» EXERCISE DIRECTIONS
Work through the entries that follow and state how many lines contain the word "zielony". Only the number is wanted.

[[ DATASET EXTRACT, beginning ]]

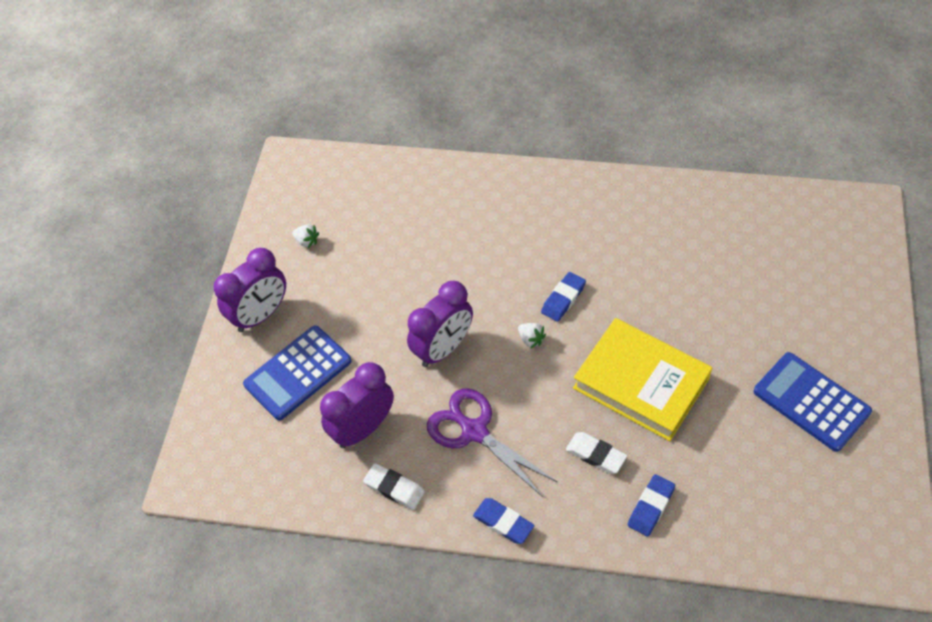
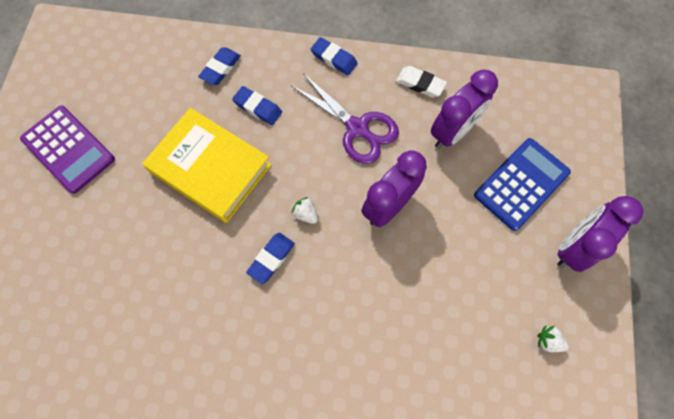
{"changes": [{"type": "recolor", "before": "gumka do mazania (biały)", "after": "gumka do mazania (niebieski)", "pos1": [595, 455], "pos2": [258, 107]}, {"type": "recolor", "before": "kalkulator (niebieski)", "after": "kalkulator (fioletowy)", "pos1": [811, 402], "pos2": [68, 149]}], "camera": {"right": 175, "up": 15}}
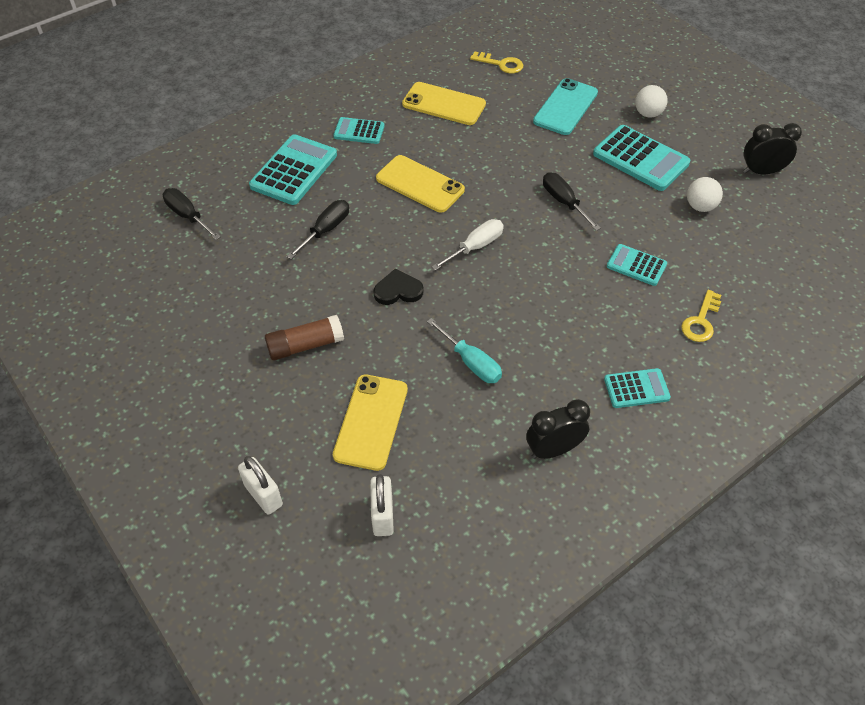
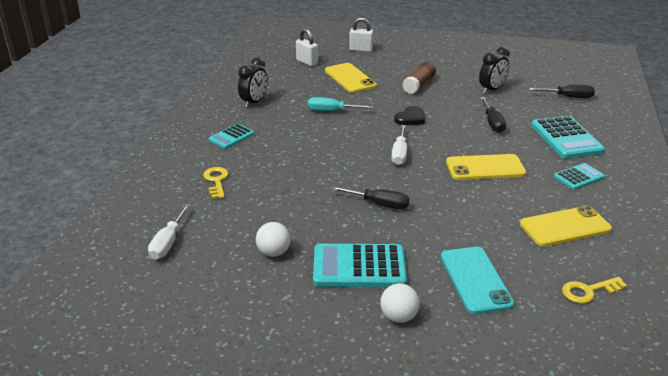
{"changes": [{"type": "delete", "before": "kalkulator (turkusowy)", "pos1": [636, 265]}, {"type": "move", "before": "budzik (czarny)", "pos1": [761, 171], "pos2": [492, 90]}, {"type": "insert", "after": "śrubokręt (biały)", "pos2": [168, 243]}], "camera": {"right": 140, "up": -20}}
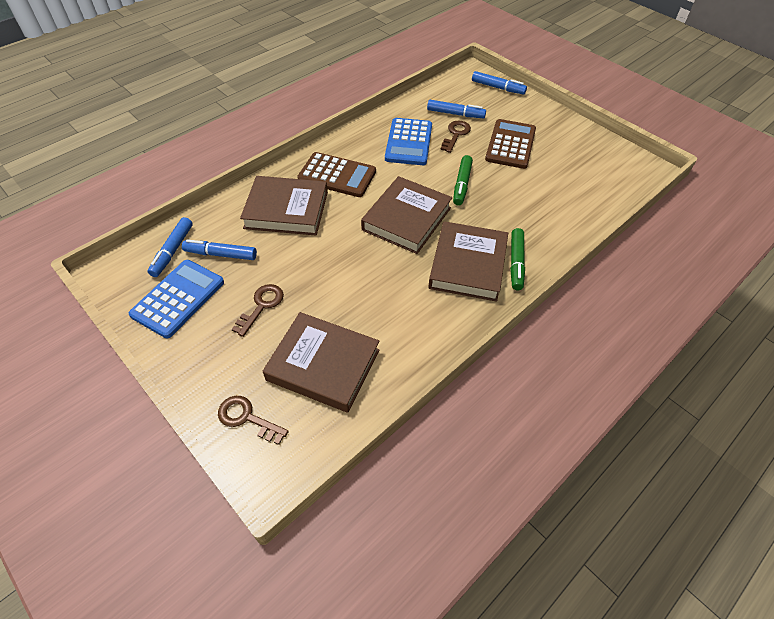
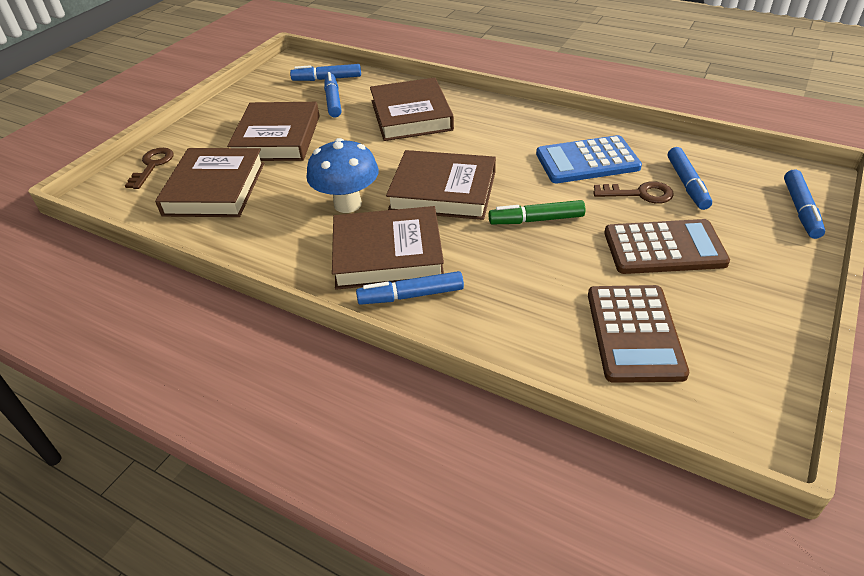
{"changes": [{"type": "delete", "before": "kalkulator (niebieski)", "pos1": [178, 298]}, {"type": "replace", "before": "klucz (brązowy)", "after": "książka (brązowy)", "pos1": [261, 306], "pos2": [277, 138]}, {"type": "move", "before": "kalkulator (brązowy)", "pos1": [337, 175], "pos2": [634, 333]}, {"type": "recolor", "before": "flamaster (zielony)", "after": "flamaster (niebieski)", "pos1": [516, 263], "pos2": [411, 295]}, {"type": "insert", "after": "grzyb (niebieski)", "pos2": [347, 204]}], "camera": {"right": 75, "up": -10}}
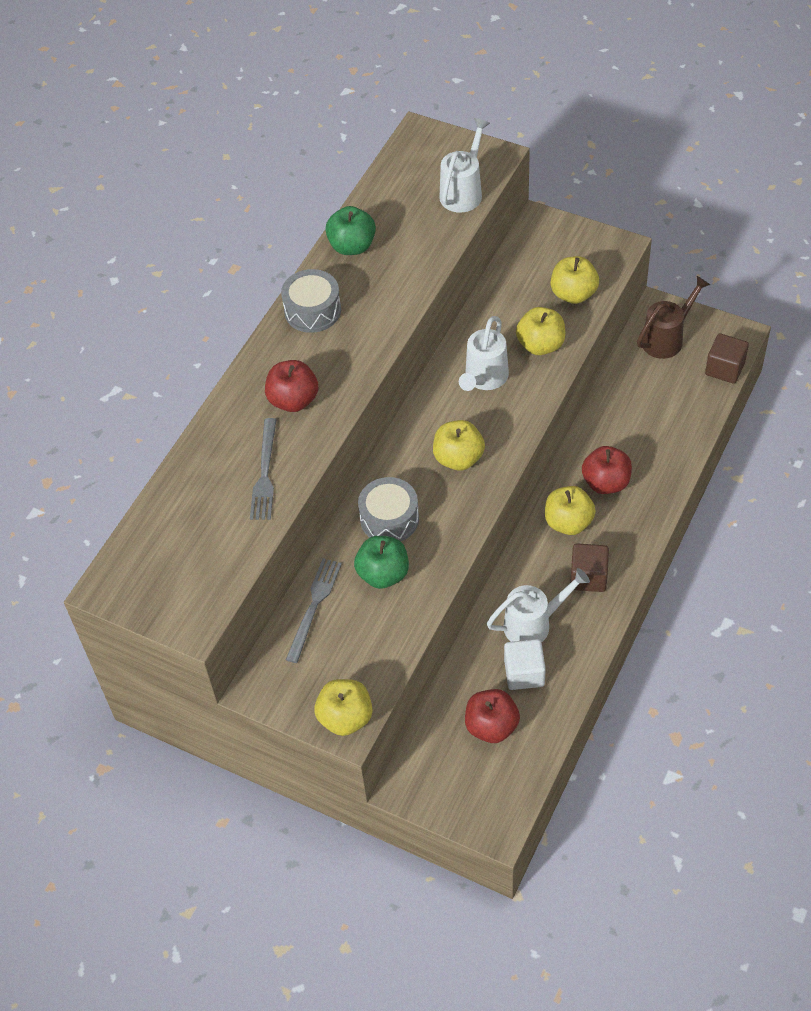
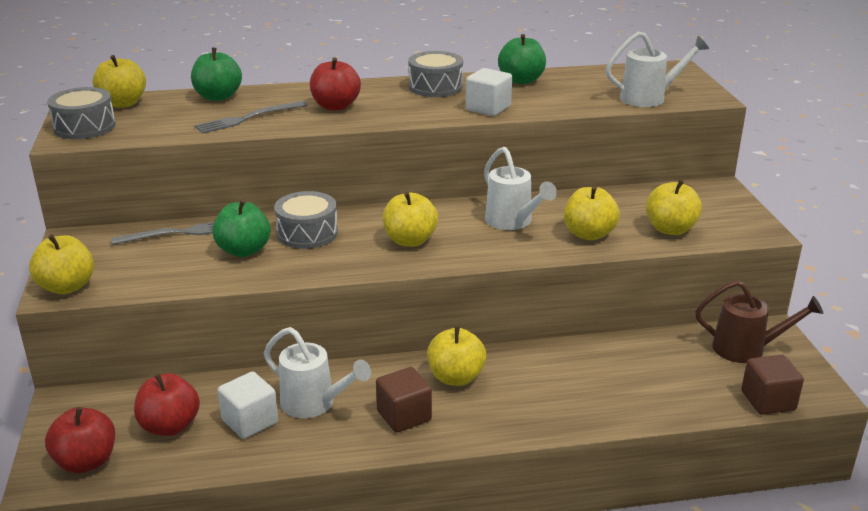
{"changes": [{"type": "rotate", "before": "konewka (biały)", "pos1": [484, 379], "pos2": [512, 222], "turn": -105}, {"type": "move", "before": "jabłko (czerwony)", "pos1": [606, 482], "pos2": [86, 462]}, {"type": "insert", "after": "bęben (szary)", "pos2": [84, 127]}, {"type": "insert", "after": "jabłko (żółty)", "pos2": [123, 103]}, {"type": "insert", "after": "jabłko (zielony)", "pos2": [218, 97]}, {"type": "insert", "after": "sześcian (biały)", "pos2": [488, 108]}], "camera": {"right": 50, "up": -25}}
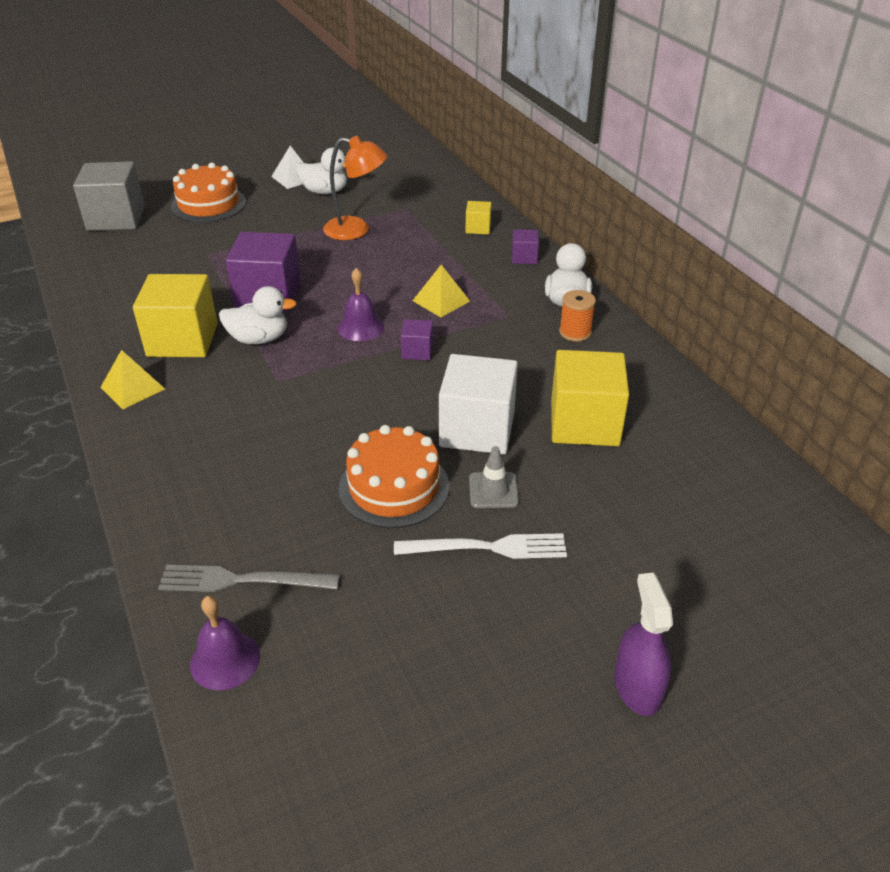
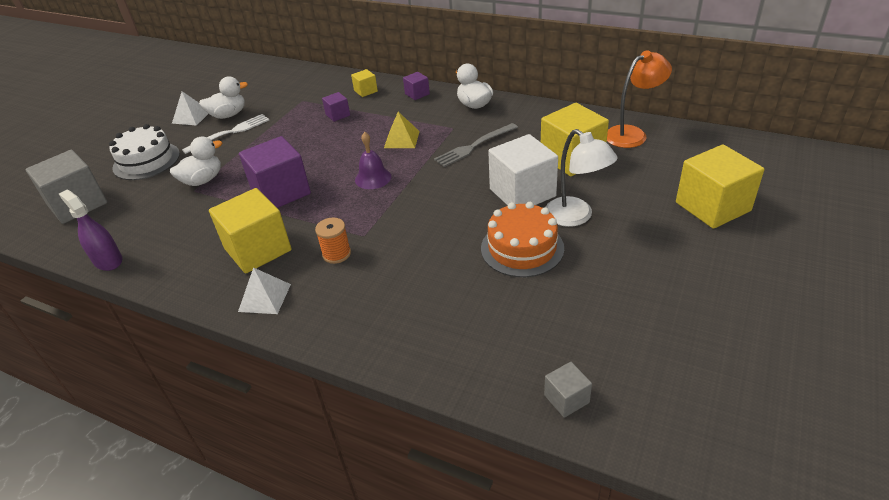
{"changes": [{"type": "recolor", "before": "piramida (żółty)", "after": "piramida (biały)", "pos1": [132, 388], "pos2": [264, 297]}, {"type": "move", "before": "widelec (szary)", "pos1": [243, 580], "pos2": [474, 146]}, {"type": "recolor", "before": "tort (pomarańczowy)", "after": "tort (biały)", "pos1": [208, 204], "pos2": [146, 161]}, {"type": "replace", "before": "dzwonek (fioletowy)", "after": "sześcian (szary)", "pos1": [225, 660], "pos2": [566, 399]}, {"type": "move", "before": "kaczka (biały)", "pos1": [259, 339], "pos2": [203, 180]}, {"type": "move", "before": "lampka (pomarańczowy)", "pos1": [356, 230], "pos2": [632, 134]}, {"type": "move", "before": "widelec (biały)", "pos1": [486, 548], "pos2": [230, 133]}, {"type": "move", "before": "sześcian (fioletowy)", "pos1": [417, 351], "pos2": [338, 115]}, {"type": "replace", "before": "pachołek (szary)", "after": "lampka (biały)", "pos1": [493, 490], "pos2": [576, 217]}, {"type": "move", "before": "szpulka (pomarańczowy)", "pos1": [575, 332], "pos2": [336, 254]}, {"type": "move", "before": "spryskiwacz (fioletowy)", "pos1": [637, 687], "pos2": [108, 260]}, {"type": "insert", "after": "sześcian (żółty)", "pos2": [712, 207]}], "camera": {"right": -35, "up": 0}}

[[ DATASET EXTRACT, end ]]

» ANSWER TO THIS EXERCISE
2